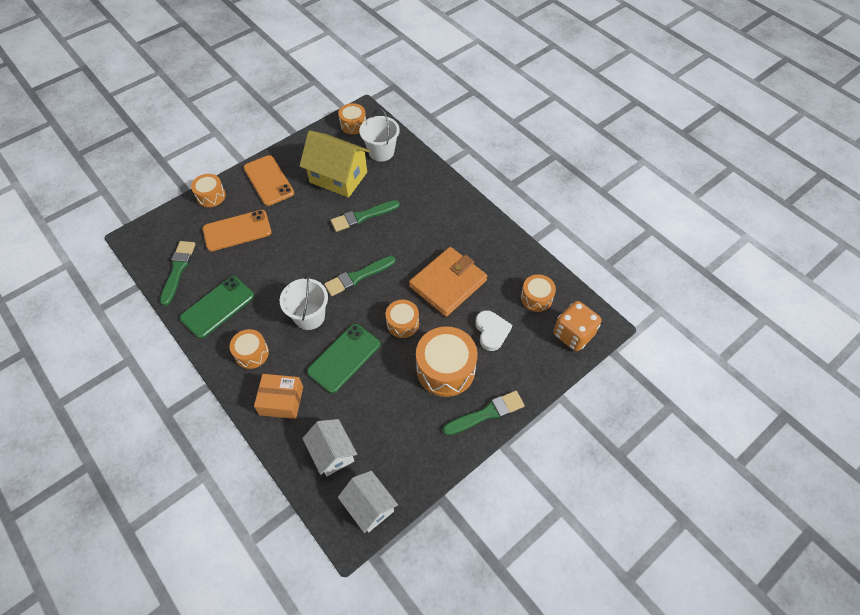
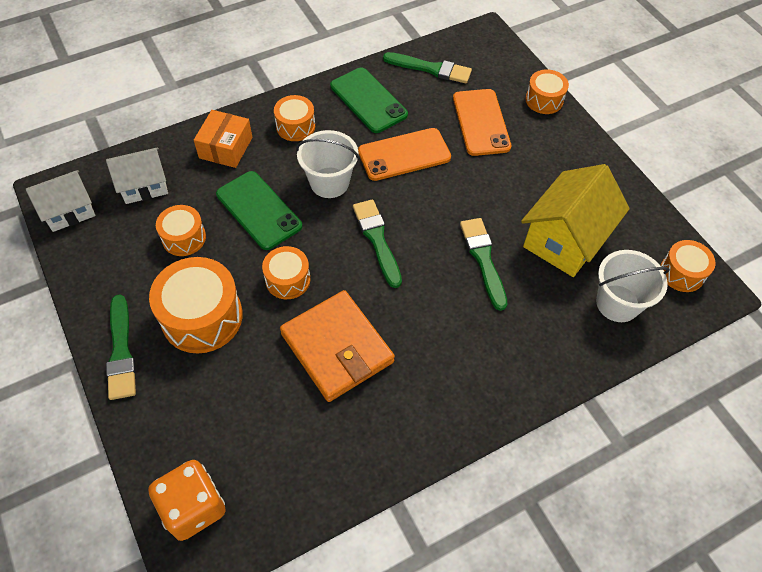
camera: 100 degrees right, 0 degrees up
(268, 180) = (566, 159): orange phone -> orange phone (404, 154)
(491, 331) = (239, 388): white heart -> none
(536, 298) = (276, 470): orange drum -> orange drum (184, 238)

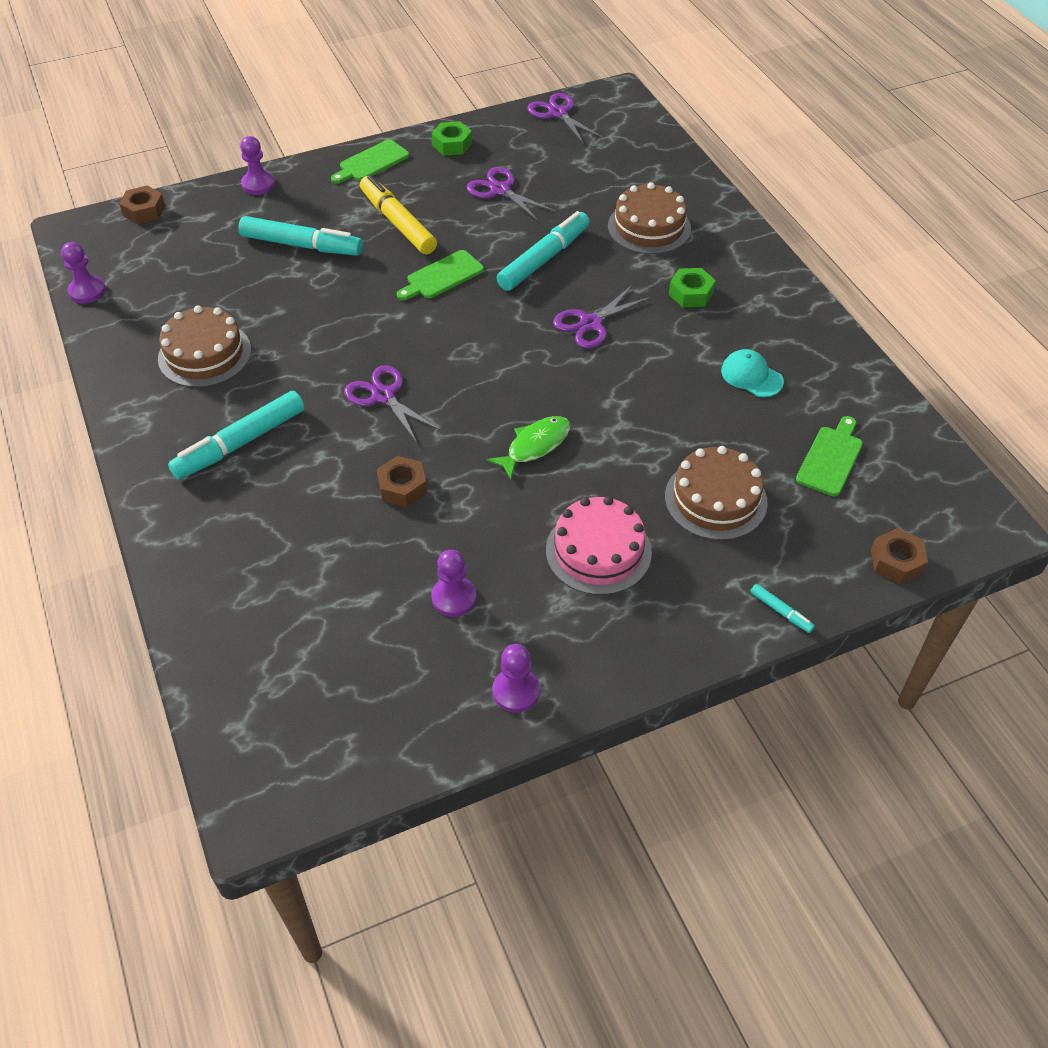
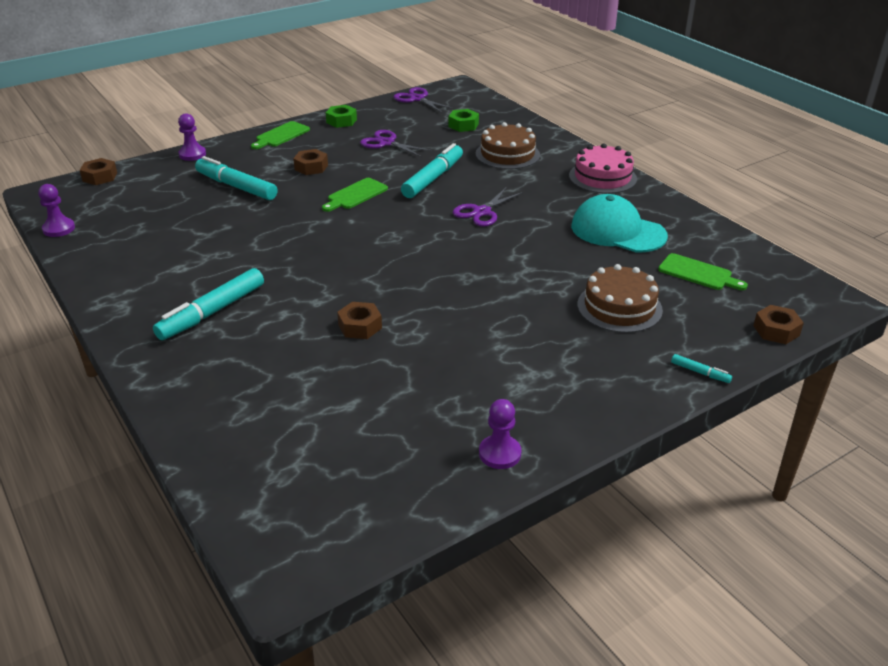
camera: 10 degrees left, 15 degrees down
(205, 354) = (169, 259): brown cake -> none
(302, 245) = (236, 186): turquoise marker -> turquoise marker turned 150 degrees counterclockwise
(383, 396) = (327, 270): purple scissors -> none
(398, 222) = (311, 167): yellow marker -> brown nut
(454, 598) = (425, 395): purple pawn -> none
(535, 446) = (462, 289): green fish -> none
(598, 551) = (537, 350): pink cake -> pink cake (602, 177)
(691, 293) = (553, 188): green nut -> green nut (463, 125)
(751, 376) = (617, 231): turquoise cap -> turquoise cap, size x1.87
(830, 458) = (698, 273): green cutting board -> green cutting board turned 105 degrees clockwise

........

(REQUIRED ACTION):
Starting at the line that contains "(491, 331) = (239, 388): white heart -> none", restate every line through the end of the records exactly as written, but leave the pictures out.

(EXPECTED OUTPUT):
(491, 331) = (239, 388): white heart -> none
(536, 298) = (276, 470): orange drum -> orange drum (184, 238)

camera: 10 degrees left, 15 degrees down
(205, 354) = (169, 259): brown cake -> none
(302, 245) = (236, 186): turquoise marker -> turquoise marker turned 150 degrees counterclockwise
(383, 396) = (327, 270): purple scissors -> none
(398, 222) = (311, 167): yellow marker -> brown nut
(454, 598) = (425, 395): purple pawn -> none
(535, 446) = (462, 289): green fish -> none
(598, 551) = (537, 350): pink cake -> pink cake (602, 177)
(691, 293) = (553, 188): green nut -> green nut (463, 125)
(751, 376) = (617, 231): turquoise cap -> turquoise cap, size x1.87
(830, 458) = (698, 273): green cutting board -> green cutting board turned 105 degrees clockwise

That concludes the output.